WHAT THE EXERCISE ASKS: In the listing that follows, locate the line containing "green hammer [409,658,523,707]" and the line containing "turquoise plane [619,584,685,629] -> none". Retype exactly those two lines and every line between them, and nothing more.

DATA TO PROCESS:

^^^^

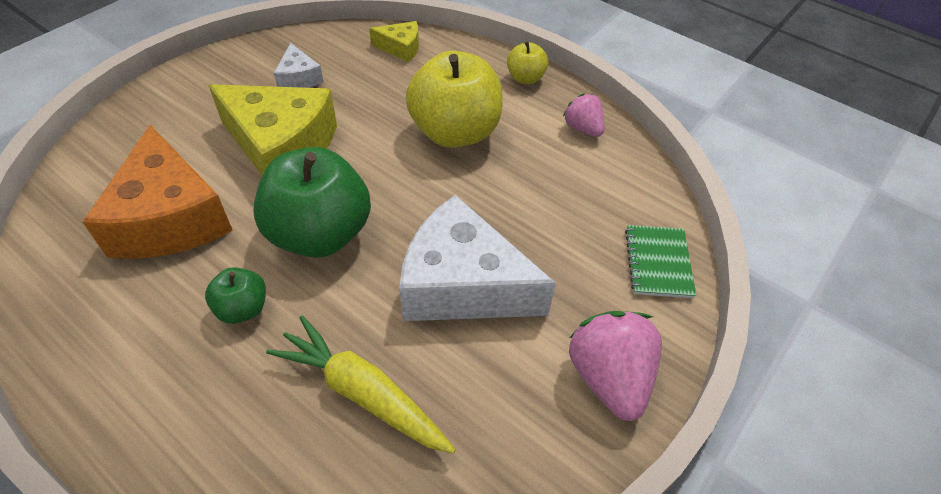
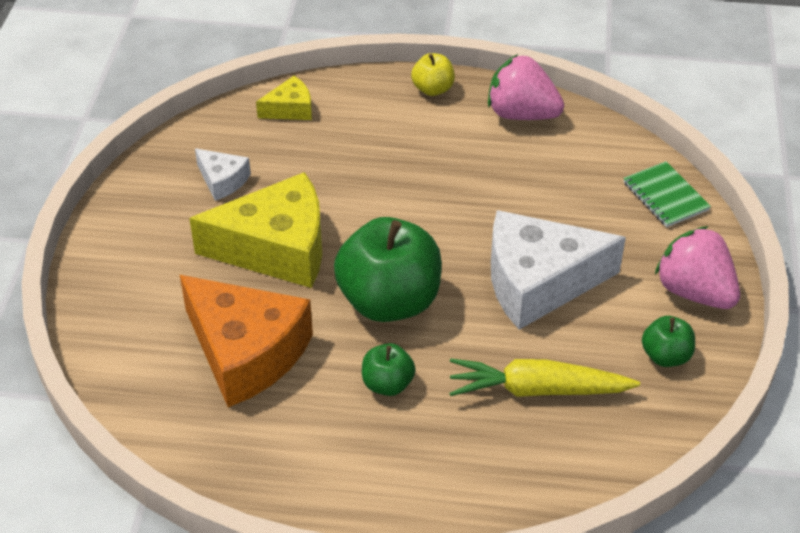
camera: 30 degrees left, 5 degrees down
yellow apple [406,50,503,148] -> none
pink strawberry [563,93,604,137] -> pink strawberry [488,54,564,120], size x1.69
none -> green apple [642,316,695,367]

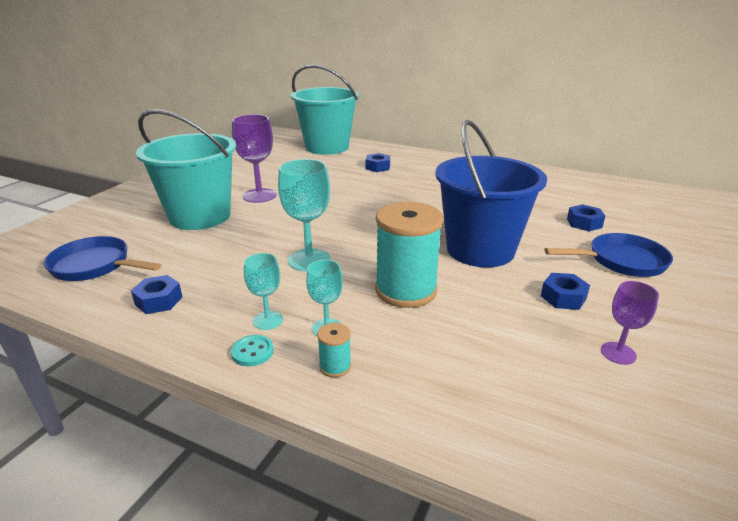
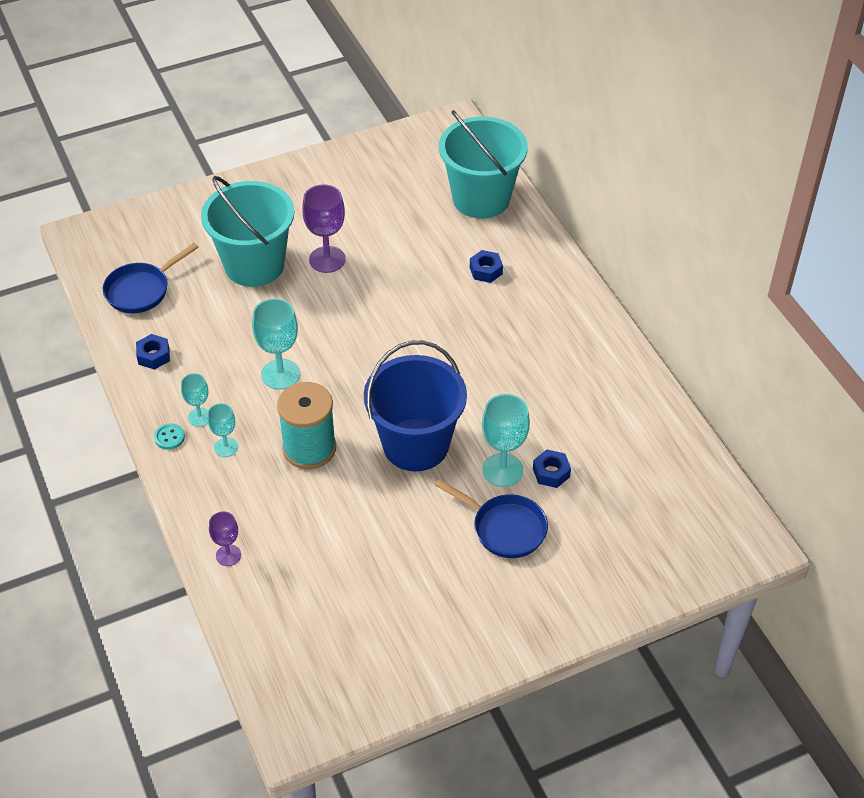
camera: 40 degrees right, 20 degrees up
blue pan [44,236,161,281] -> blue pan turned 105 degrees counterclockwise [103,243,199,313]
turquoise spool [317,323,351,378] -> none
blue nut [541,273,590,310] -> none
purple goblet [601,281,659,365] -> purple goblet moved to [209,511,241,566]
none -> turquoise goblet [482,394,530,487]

^^^^

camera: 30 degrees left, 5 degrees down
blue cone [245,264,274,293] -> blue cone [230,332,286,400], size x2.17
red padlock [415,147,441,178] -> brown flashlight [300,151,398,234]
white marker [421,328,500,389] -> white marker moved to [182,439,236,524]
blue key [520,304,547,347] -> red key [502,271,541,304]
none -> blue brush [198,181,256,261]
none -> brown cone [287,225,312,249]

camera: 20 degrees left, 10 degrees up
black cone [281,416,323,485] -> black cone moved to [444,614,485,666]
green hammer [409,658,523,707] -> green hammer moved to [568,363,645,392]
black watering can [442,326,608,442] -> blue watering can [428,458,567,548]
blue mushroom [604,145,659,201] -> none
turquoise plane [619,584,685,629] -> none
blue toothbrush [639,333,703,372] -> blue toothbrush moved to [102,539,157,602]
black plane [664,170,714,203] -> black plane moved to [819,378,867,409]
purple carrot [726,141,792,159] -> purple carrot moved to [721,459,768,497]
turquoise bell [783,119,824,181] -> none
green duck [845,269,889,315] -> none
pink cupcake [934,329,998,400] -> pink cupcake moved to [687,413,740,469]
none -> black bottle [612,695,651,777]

^^^^

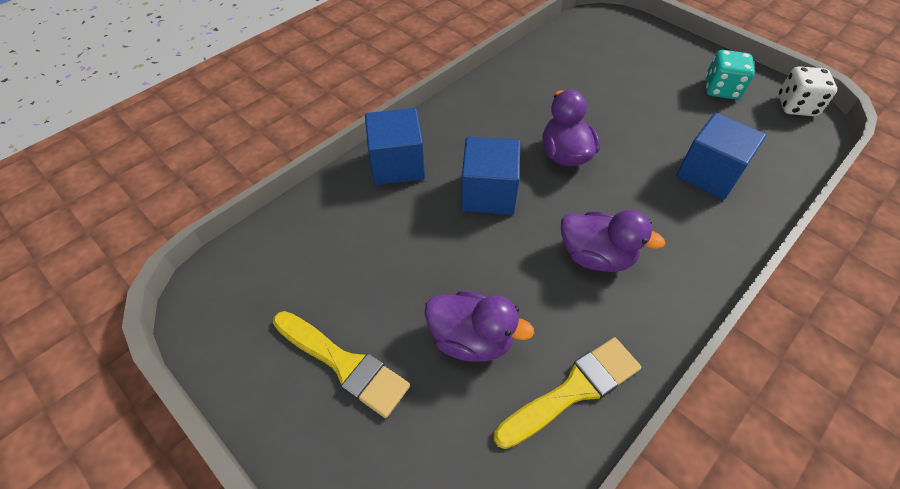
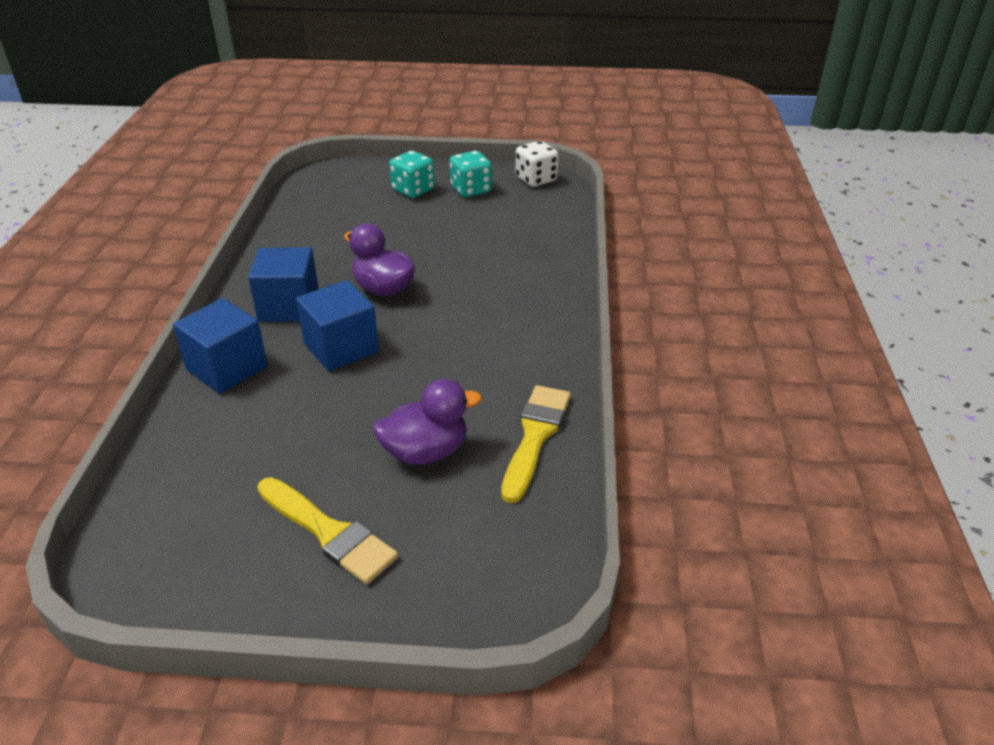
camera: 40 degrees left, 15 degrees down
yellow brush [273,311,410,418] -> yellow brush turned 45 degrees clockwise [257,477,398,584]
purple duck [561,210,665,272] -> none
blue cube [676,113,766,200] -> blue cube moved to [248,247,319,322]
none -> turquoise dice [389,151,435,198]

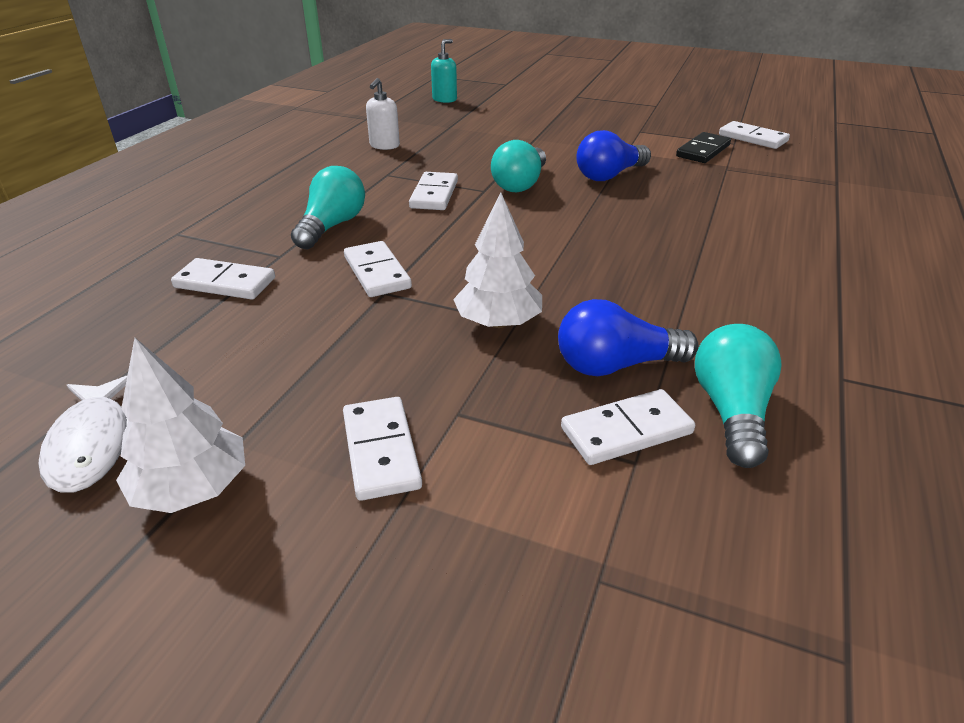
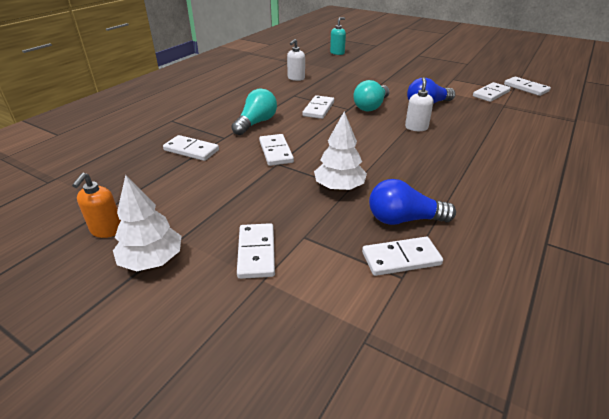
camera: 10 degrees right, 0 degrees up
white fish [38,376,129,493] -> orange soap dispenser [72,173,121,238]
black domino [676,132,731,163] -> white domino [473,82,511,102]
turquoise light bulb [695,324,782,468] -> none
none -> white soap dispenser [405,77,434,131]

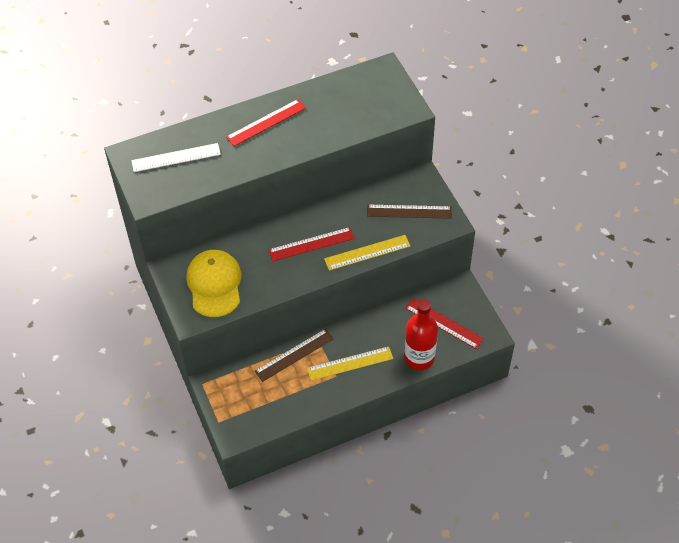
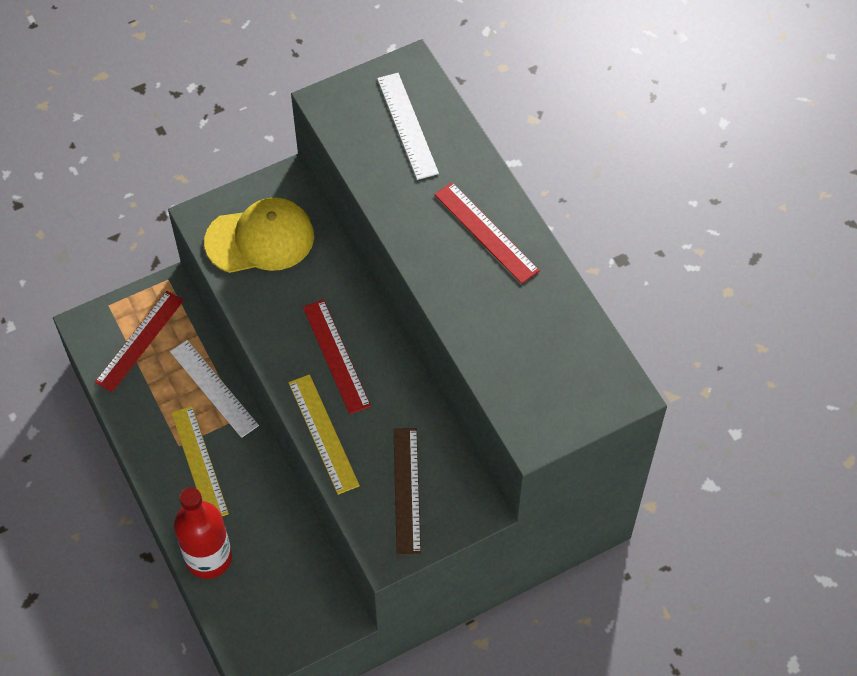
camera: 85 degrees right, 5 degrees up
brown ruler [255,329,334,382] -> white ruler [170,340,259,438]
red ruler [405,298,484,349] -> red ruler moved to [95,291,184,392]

^^^^

OUTPUT:
green hammer [409,658,523,707] -> green hammer moved to [568,363,645,392]
black watering can [442,326,608,442] -> blue watering can [428,458,567,548]
blue mushroom [604,145,659,201] -> none
turquoise plane [619,584,685,629] -> none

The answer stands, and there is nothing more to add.